* **Supplied data**
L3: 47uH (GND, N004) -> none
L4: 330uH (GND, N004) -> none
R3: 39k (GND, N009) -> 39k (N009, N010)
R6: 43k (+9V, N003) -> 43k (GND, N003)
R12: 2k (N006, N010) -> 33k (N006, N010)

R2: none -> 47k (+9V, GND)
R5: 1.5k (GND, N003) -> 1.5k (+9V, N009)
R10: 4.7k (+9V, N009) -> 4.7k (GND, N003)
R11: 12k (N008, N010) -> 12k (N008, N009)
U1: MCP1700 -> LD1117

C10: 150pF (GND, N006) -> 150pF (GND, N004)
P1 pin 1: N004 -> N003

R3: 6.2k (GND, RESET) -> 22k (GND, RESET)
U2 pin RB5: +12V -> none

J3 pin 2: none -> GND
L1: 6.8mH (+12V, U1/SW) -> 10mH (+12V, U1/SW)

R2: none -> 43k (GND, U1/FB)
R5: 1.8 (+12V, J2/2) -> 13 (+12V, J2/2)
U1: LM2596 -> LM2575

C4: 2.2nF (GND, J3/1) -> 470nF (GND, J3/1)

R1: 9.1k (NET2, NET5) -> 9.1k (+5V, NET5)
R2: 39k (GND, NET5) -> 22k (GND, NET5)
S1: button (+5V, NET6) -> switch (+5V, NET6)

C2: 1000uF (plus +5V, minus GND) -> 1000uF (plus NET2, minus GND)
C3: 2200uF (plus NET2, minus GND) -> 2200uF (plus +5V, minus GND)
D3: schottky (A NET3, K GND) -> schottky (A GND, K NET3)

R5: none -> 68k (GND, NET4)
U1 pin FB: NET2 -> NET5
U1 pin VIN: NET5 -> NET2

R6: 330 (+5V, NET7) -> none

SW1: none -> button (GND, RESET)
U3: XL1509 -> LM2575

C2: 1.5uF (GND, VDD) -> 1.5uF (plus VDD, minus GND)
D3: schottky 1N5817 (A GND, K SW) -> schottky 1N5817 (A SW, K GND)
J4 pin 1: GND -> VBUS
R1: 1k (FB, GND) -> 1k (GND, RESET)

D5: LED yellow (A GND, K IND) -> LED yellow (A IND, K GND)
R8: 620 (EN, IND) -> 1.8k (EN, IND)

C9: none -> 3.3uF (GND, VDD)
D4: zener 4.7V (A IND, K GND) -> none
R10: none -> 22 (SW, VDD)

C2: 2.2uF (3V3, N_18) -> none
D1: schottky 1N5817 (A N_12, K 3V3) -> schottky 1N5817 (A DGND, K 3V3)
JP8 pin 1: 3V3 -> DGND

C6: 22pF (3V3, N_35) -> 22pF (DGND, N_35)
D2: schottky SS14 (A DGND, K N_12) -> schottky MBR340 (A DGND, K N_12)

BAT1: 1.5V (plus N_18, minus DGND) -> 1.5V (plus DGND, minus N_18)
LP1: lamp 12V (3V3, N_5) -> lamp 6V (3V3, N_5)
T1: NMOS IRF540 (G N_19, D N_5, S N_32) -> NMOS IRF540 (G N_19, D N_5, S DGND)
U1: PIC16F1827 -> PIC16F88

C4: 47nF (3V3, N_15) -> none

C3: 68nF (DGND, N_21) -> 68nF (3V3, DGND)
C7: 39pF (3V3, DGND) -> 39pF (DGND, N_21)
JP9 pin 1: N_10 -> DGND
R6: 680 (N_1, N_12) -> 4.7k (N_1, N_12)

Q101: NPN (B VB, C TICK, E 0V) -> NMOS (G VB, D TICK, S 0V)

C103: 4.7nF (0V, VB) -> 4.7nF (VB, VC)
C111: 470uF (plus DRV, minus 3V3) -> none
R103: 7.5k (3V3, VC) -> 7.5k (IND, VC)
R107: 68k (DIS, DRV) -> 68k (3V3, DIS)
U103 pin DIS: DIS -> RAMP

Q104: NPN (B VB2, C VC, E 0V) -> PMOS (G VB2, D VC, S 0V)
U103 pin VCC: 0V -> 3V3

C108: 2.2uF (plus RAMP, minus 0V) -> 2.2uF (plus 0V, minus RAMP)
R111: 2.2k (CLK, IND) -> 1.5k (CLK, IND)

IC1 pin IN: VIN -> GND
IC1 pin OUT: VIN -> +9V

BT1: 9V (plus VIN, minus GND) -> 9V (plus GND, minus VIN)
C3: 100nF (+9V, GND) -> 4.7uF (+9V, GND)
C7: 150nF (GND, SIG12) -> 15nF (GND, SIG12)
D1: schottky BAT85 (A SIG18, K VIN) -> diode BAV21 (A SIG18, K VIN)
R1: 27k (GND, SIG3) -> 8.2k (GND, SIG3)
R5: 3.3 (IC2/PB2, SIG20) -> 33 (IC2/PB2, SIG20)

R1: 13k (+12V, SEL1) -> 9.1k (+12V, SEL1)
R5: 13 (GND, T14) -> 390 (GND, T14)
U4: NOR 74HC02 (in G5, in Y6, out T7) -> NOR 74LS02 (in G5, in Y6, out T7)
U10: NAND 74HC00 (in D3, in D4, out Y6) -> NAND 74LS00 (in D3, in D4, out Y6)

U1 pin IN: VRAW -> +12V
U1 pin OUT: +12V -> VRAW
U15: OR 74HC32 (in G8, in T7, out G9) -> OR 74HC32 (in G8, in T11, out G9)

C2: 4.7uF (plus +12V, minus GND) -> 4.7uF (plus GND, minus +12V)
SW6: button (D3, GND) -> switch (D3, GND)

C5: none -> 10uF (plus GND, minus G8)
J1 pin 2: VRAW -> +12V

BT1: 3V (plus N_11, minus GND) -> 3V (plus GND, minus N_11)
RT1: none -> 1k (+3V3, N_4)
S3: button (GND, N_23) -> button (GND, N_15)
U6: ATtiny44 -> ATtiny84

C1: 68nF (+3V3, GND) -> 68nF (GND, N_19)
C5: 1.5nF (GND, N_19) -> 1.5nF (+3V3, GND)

* **Work item**
Using the listing above, copy exactly the line that contains "R111: 2.2k (CLK, IND) -> 1.5k (CLK, IND)", the line that contains "S3: button (GND, N_23) -> button (GND, N_15)", and each line that falls between them.

* **Written solution**
R111: 2.2k (CLK, IND) -> 1.5k (CLK, IND)

IC1 pin IN: VIN -> GND
IC1 pin OUT: VIN -> +9V

BT1: 9V (plus VIN, minus GND) -> 9V (plus GND, minus VIN)
C3: 100nF (+9V, GND) -> 4.7uF (+9V, GND)
C7: 150nF (GND, SIG12) -> 15nF (GND, SIG12)
D1: schottky BAT85 (A SIG18, K VIN) -> diode BAV21 (A SIG18, K VIN)
R1: 27k (GND, SIG3) -> 8.2k (GND, SIG3)
R5: 3.3 (IC2/PB2, SIG20) -> 33 (IC2/PB2, SIG20)

R1: 13k (+12V, SEL1) -> 9.1k (+12V, SEL1)
R5: 13 (GND, T14) -> 390 (GND, T14)
U4: NOR 74HC02 (in G5, in Y6, out T7) -> NOR 74LS02 (in G5, in Y6, out T7)
U10: NAND 74HC00 (in D3, in D4, out Y6) -> NAND 74LS00 (in D3, in D4, out Y6)

U1 pin IN: VRAW -> +12V
U1 pin OUT: +12V -> VRAW
U15: OR 74HC32 (in G8, in T7, out G9) -> OR 74HC32 (in G8, in T11, out G9)

C2: 4.7uF (plus +12V, minus GND) -> 4.7uF (plus GND, minus +12V)
SW6: button (D3, GND) -> switch (D3, GND)

C5: none -> 10uF (plus GND, minus G8)
J1 pin 2: VRAW -> +12V

BT1: 3V (plus N_11, minus GND) -> 3V (plus GND, minus N_11)
RT1: none -> 1k (+3V3, N_4)
S3: button (GND, N_23) -> button (GND, N_15)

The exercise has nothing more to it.